Exercise directions: Given the records below, pull every line with the word "none" into the answer.

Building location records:
========================================================================

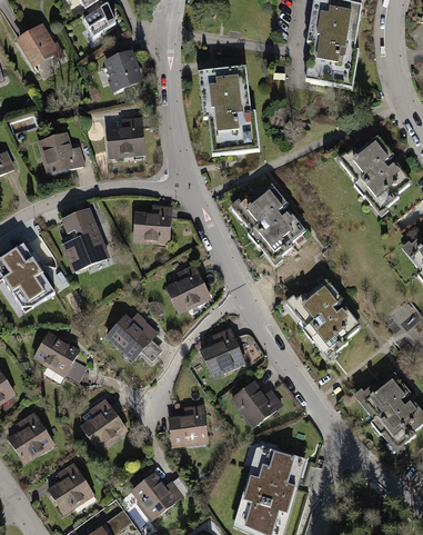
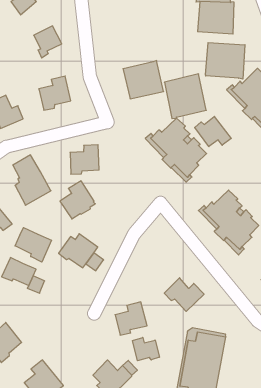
building: [203,66,251,117] -> [164,74,206,119]
building: none -> [206,43,245,79]
building: none -> [195,116,231,147]
building: [167,265,210,310] -> [60,181,95,219]
building: none -> [15,228,51,262]
building: [201,328,245,374] -> none
building: [82,398,123,447] -> none
building: none -> [132,337,159,361]

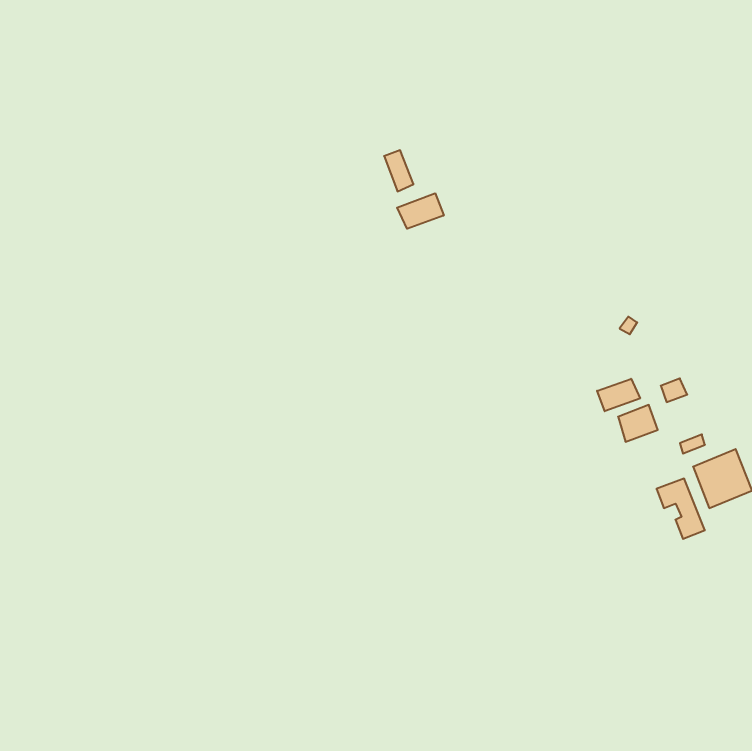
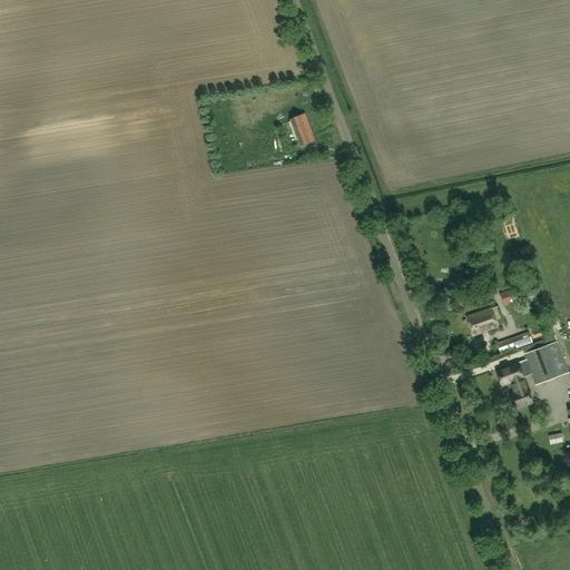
building: [397,193,444,229] -> none
building: [597,379,640,411] -> none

========================================================================

Worked solution:
building: none -> [206,43,245,79]
building: none -> [195,116,231,147]
building: none -> [15,228,51,262]
building: [201,328,245,374] -> none
building: [82,398,123,447] -> none
building: none -> [132,337,159,361]
building: [397,193,444,229] -> none
building: [597,379,640,411] -> none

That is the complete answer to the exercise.